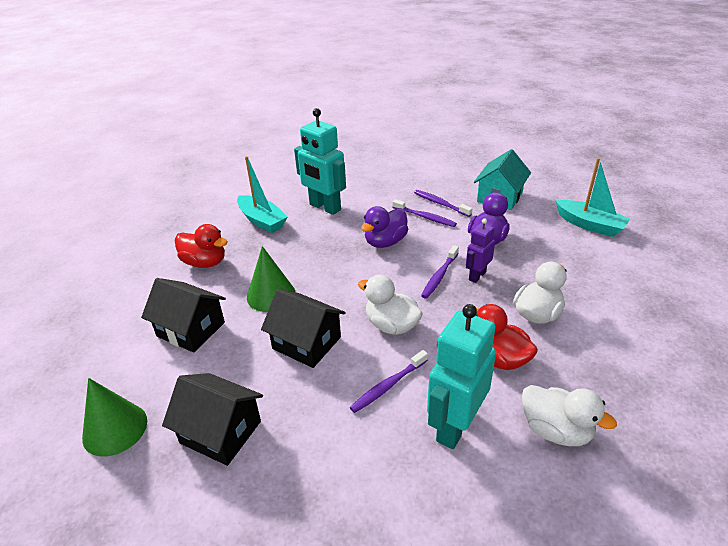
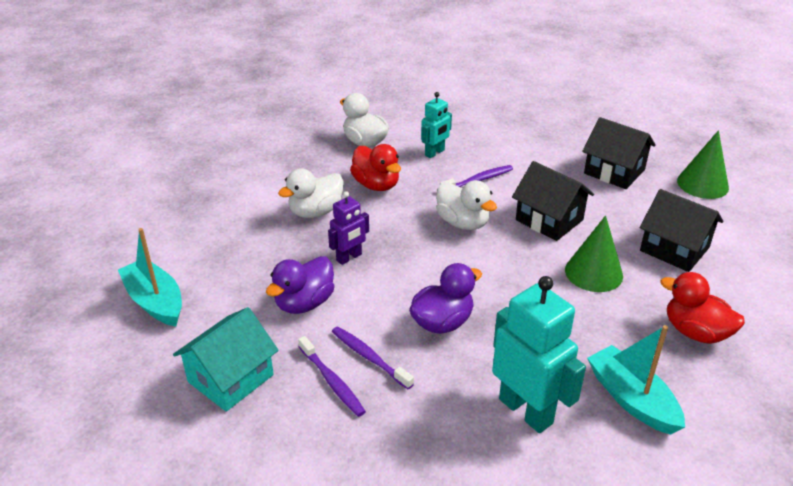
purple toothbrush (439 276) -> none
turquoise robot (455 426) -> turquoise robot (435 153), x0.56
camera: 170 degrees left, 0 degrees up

(How to complete this task) Images in the data above are to be skipped. Retype all other material exactly.

(Worked solution)
purple toothbrush (439 276) -> none
turquoise robot (455 426) -> turquoise robot (435 153), x0.56
camera: 170 degrees left, 0 degrees up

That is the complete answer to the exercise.